- WHAT YOU HAVE TO DO:
Given the entries that follow, write out exactly the lines starting at the one containing "R4: 1.1k (COM, SIG3) -> 1.6k (COM, SIG3)" and ending at the one containing "U1: LM2940 -> AMS1117-3.3", both ends included, and only those.

- ENTRIES SUPPLIED:

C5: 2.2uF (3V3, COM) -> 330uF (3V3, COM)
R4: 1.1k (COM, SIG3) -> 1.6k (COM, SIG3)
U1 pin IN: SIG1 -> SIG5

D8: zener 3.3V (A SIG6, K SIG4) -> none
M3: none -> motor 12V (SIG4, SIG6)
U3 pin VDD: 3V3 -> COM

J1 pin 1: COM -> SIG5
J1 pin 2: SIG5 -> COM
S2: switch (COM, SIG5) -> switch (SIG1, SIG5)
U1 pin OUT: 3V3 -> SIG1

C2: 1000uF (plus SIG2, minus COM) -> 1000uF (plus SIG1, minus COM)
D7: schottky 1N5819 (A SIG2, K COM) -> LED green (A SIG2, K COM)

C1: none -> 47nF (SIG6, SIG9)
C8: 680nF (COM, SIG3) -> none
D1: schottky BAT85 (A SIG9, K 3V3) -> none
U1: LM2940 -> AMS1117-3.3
--
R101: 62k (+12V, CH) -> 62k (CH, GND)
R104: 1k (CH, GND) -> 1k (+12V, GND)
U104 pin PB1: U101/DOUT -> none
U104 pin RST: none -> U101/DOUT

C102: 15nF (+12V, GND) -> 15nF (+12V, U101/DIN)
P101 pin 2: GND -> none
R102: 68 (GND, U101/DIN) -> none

- REPLY:
R4: 1.1k (COM, SIG3) -> 1.6k (COM, SIG3)
U1 pin IN: SIG1 -> SIG5

D8: zener 3.3V (A SIG6, K SIG4) -> none
M3: none -> motor 12V (SIG4, SIG6)
U3 pin VDD: 3V3 -> COM

J1 pin 1: COM -> SIG5
J1 pin 2: SIG5 -> COM
S2: switch (COM, SIG5) -> switch (SIG1, SIG5)
U1 pin OUT: 3V3 -> SIG1

C2: 1000uF (plus SIG2, minus COM) -> 1000uF (plus SIG1, minus COM)
D7: schottky 1N5819 (A SIG2, K COM) -> LED green (A SIG2, K COM)

C1: none -> 47nF (SIG6, SIG9)
C8: 680nF (COM, SIG3) -> none
D1: schottky BAT85 (A SIG9, K 3V3) -> none
U1: LM2940 -> AMS1117-3.3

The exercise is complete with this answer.